## [DATA RECORDS]
BEGIN
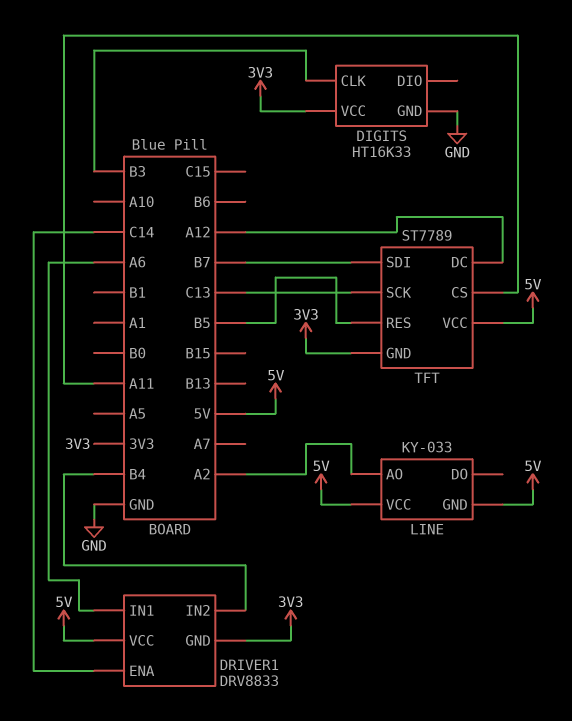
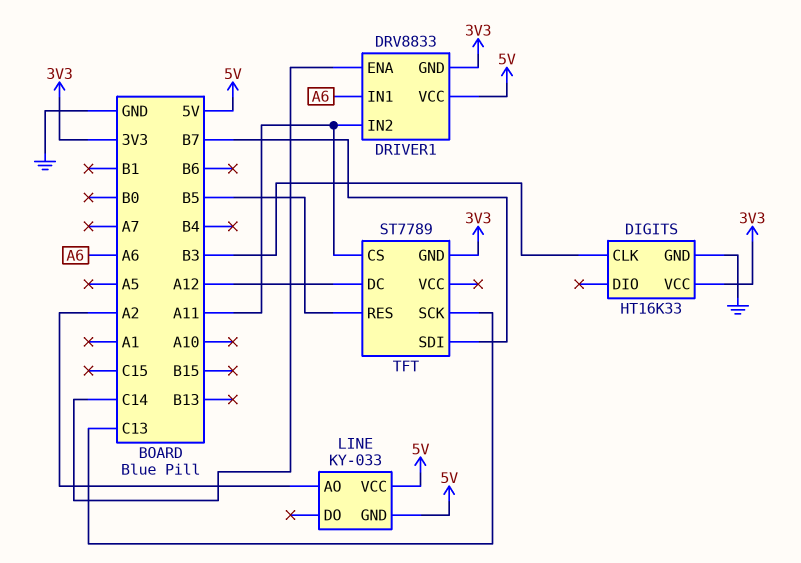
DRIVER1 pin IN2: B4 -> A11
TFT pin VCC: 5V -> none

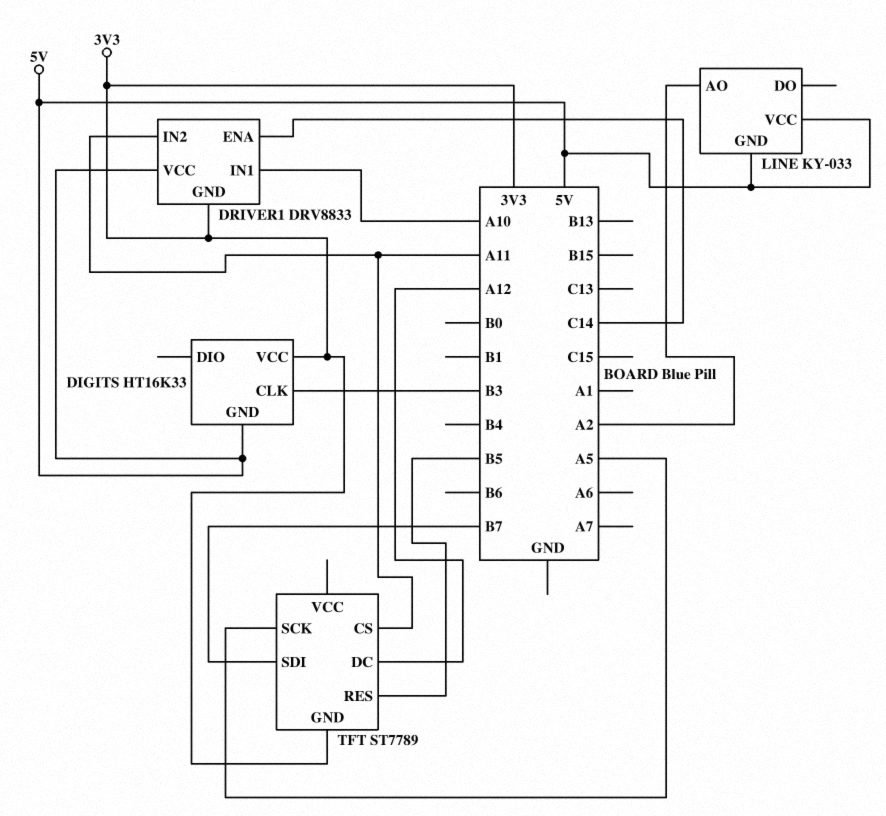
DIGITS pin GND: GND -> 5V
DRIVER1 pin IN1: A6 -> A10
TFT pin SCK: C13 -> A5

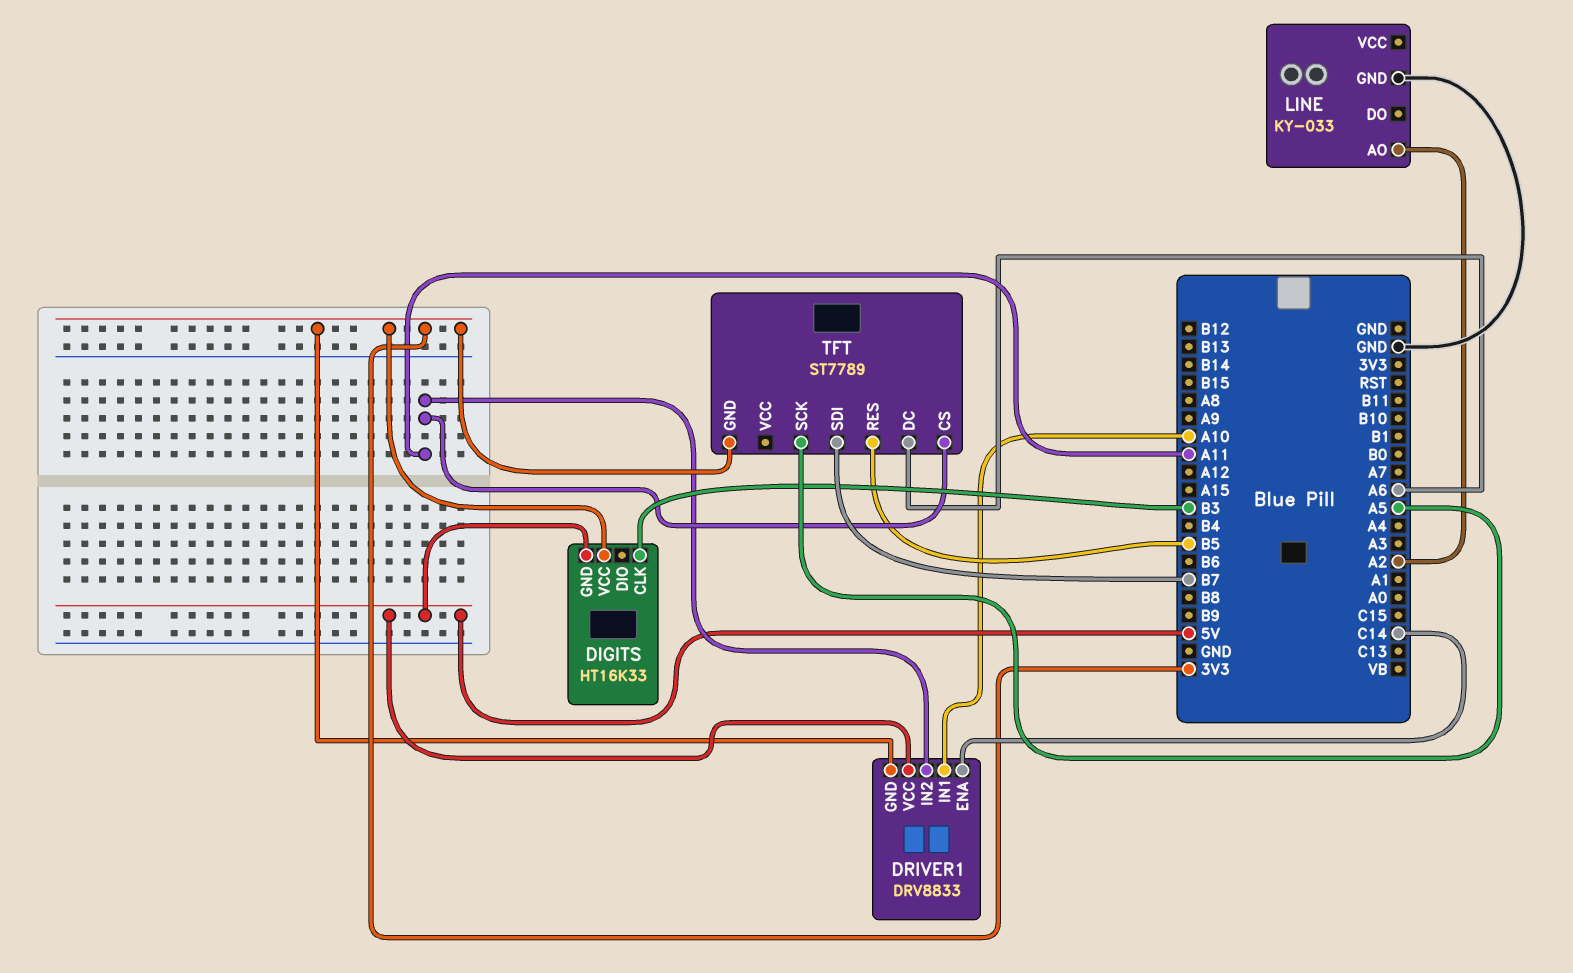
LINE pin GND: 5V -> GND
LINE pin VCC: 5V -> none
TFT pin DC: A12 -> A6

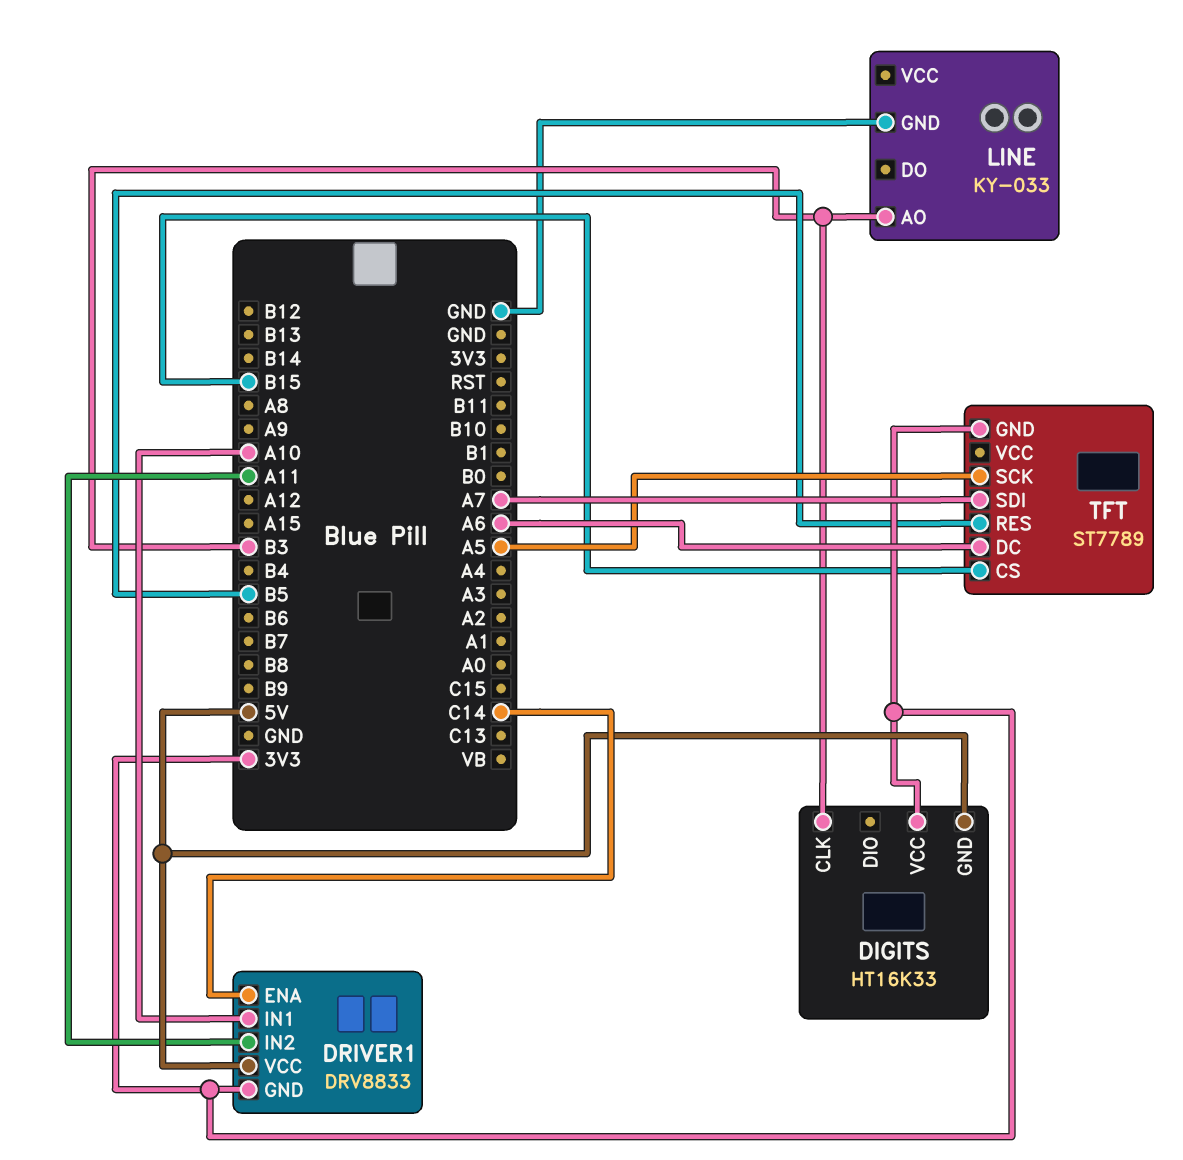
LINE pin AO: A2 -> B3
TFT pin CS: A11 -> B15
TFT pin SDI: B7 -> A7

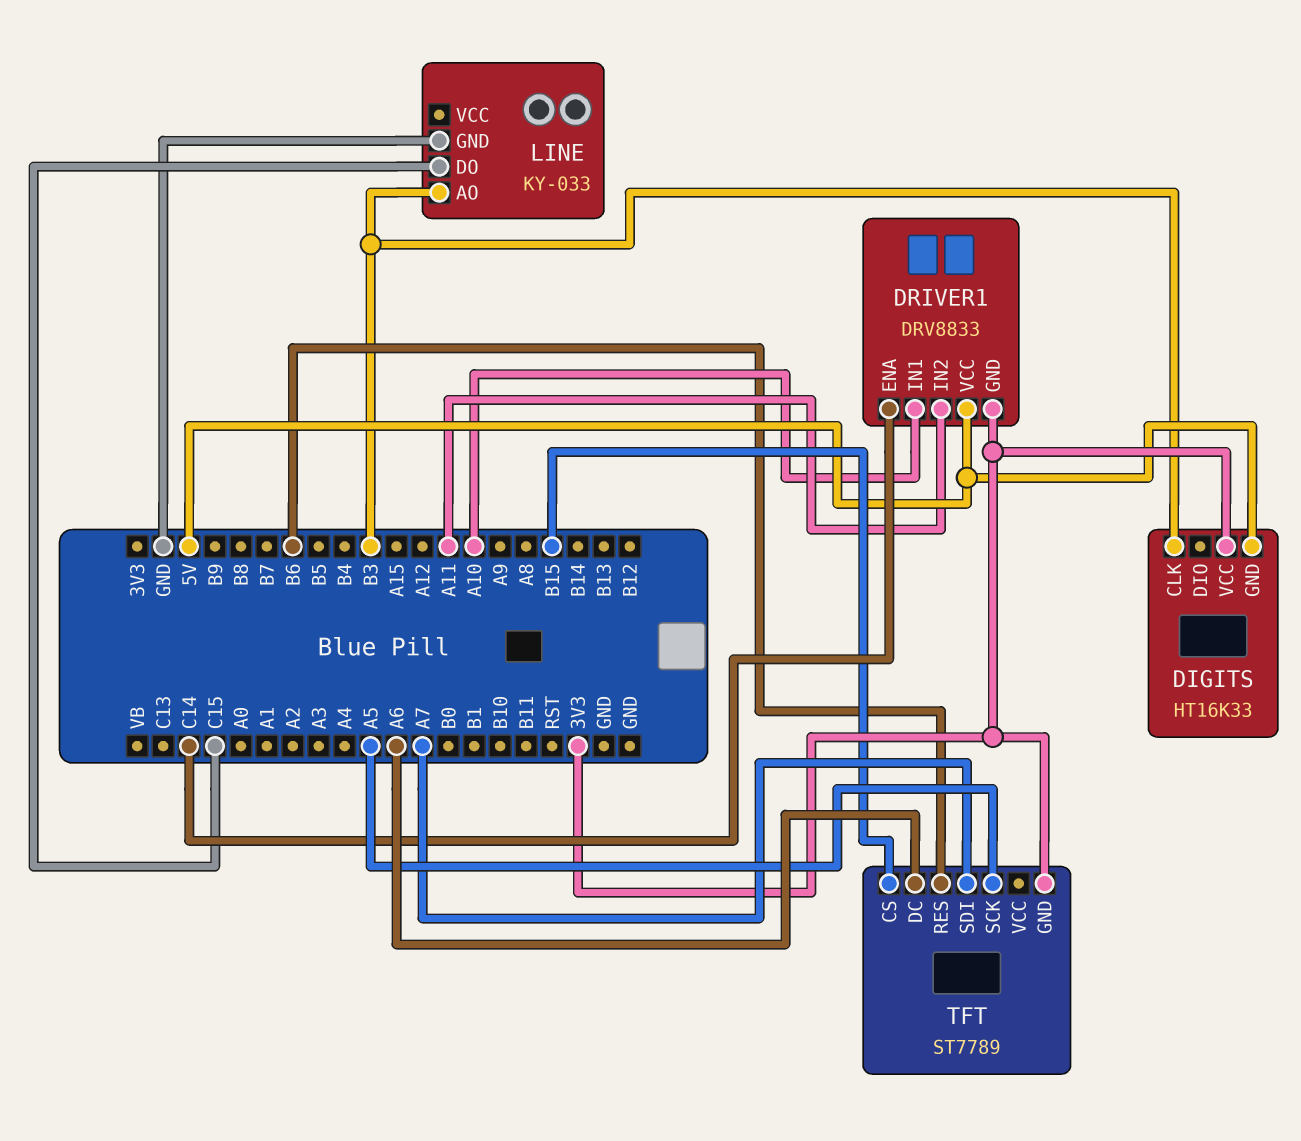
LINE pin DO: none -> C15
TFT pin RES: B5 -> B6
END
## [WHAT THE TASK REQUIRES]
Your task is to output the material word for word while leaving out every image.

## [RESULT FOR THIS TASK]
DRIVER1 pin IN2: B4 -> A11
TFT pin VCC: 5V -> none

DIGITS pin GND: GND -> 5V
DRIVER1 pin IN1: A6 -> A10
TFT pin SCK: C13 -> A5

LINE pin GND: 5V -> GND
LINE pin VCC: 5V -> none
TFT pin DC: A12 -> A6

LINE pin AO: A2 -> B3
TFT pin CS: A11 -> B15
TFT pin SDI: B7 -> A7

LINE pin DO: none -> C15
TFT pin RES: B5 -> B6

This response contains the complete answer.